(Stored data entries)
********************

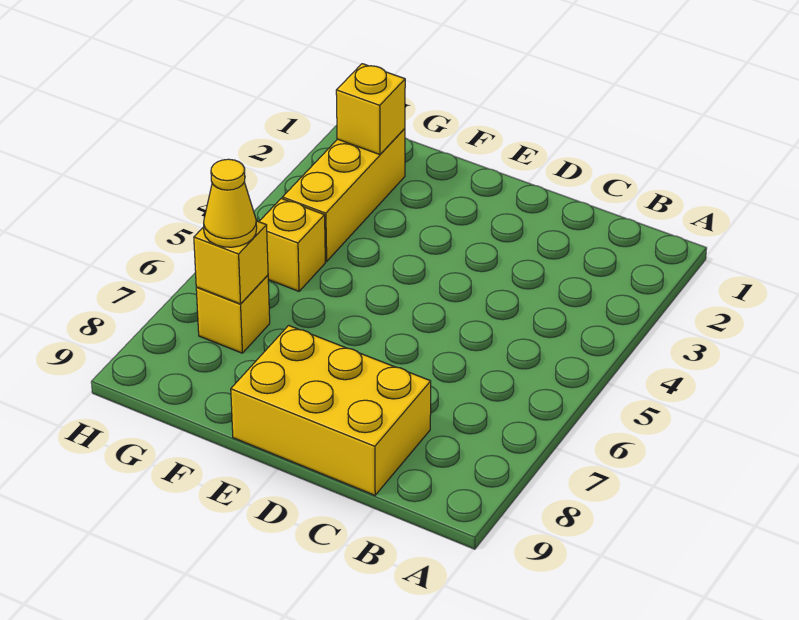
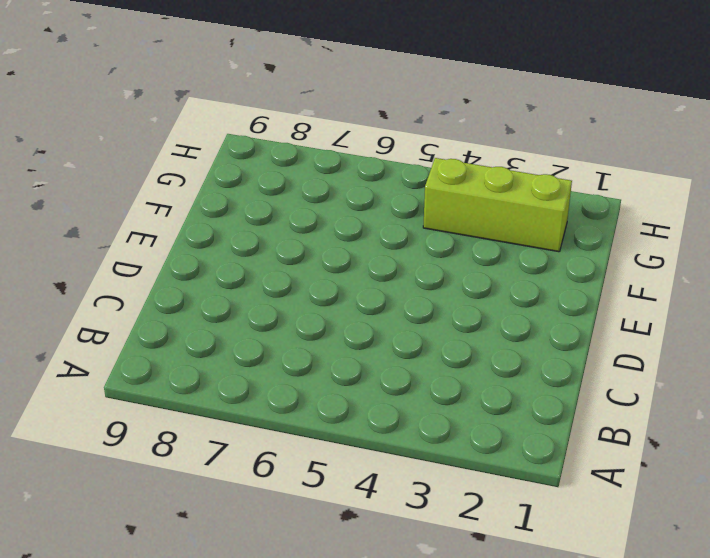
lime brick G2:G4 level 1 -> yellow brick G2:G4 level 1
none -> yellow brick C8:E9 level 1
none -> yellow brick G5 level 1

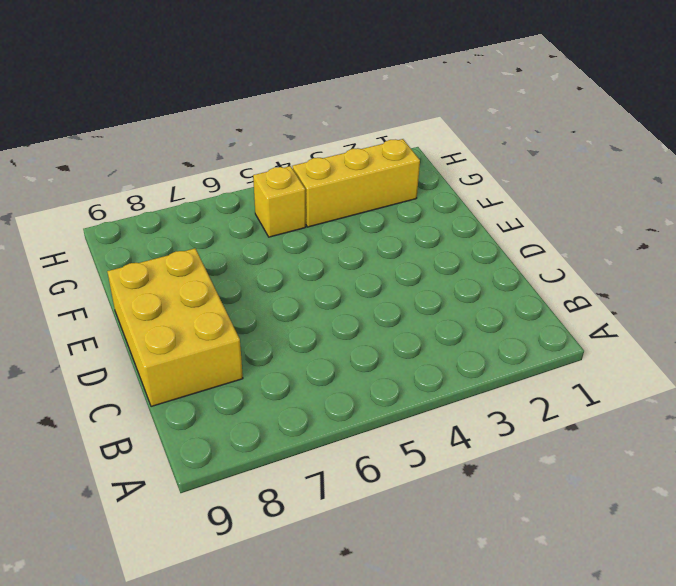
none -> yellow brick G7 level 1
none -> yellow brick G2 level 2

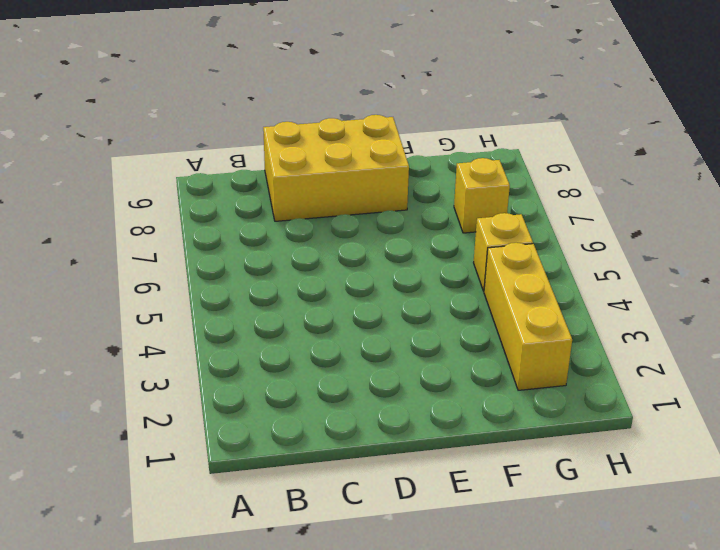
none -> yellow brick G2 level 2
none -> yellow brick G7 level 2

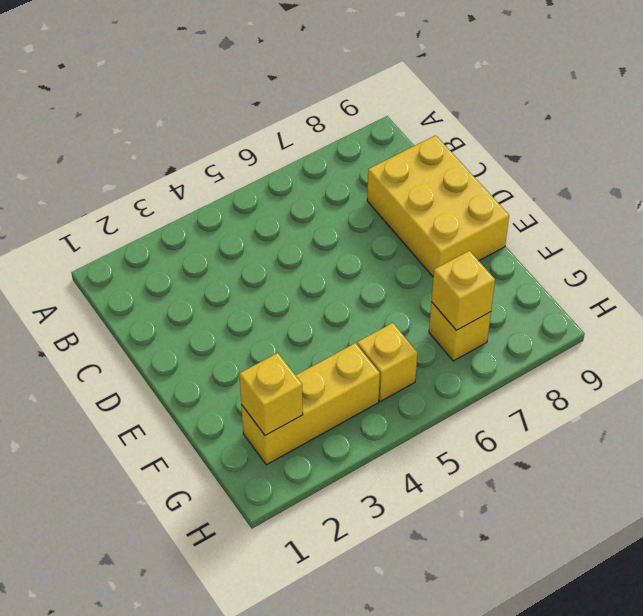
none -> yellow cone G7 level 3

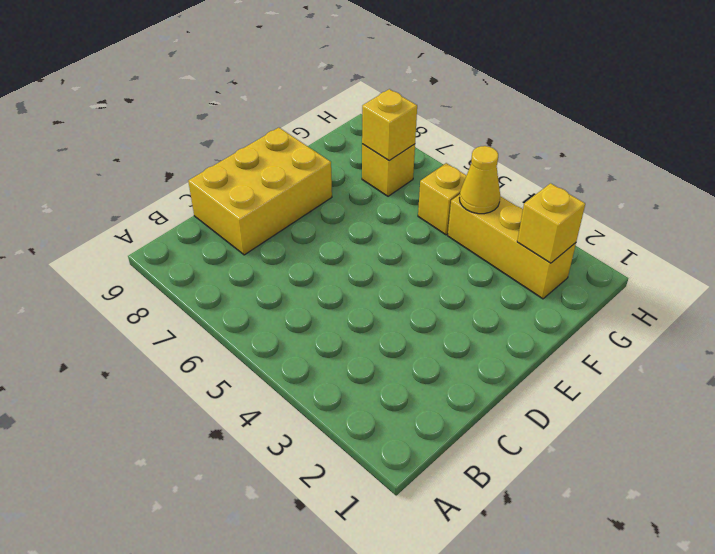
yellow cone G4 level 2 -> yellow cone G7 level 3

********************

**Problem to solve:** Would you repeat the entries exactly, but with no pictures?

**Written solution:**
lime brick G2:G4 level 1 -> yellow brick G2:G4 level 1
none -> yellow brick C8:E9 level 1
none -> yellow brick G5 level 1

none -> yellow brick G7 level 1
none -> yellow brick G2 level 2

none -> yellow brick G2 level 2
none -> yellow brick G7 level 2

none -> yellow cone G7 level 3

yellow cone G4 level 2 -> yellow cone G7 level 3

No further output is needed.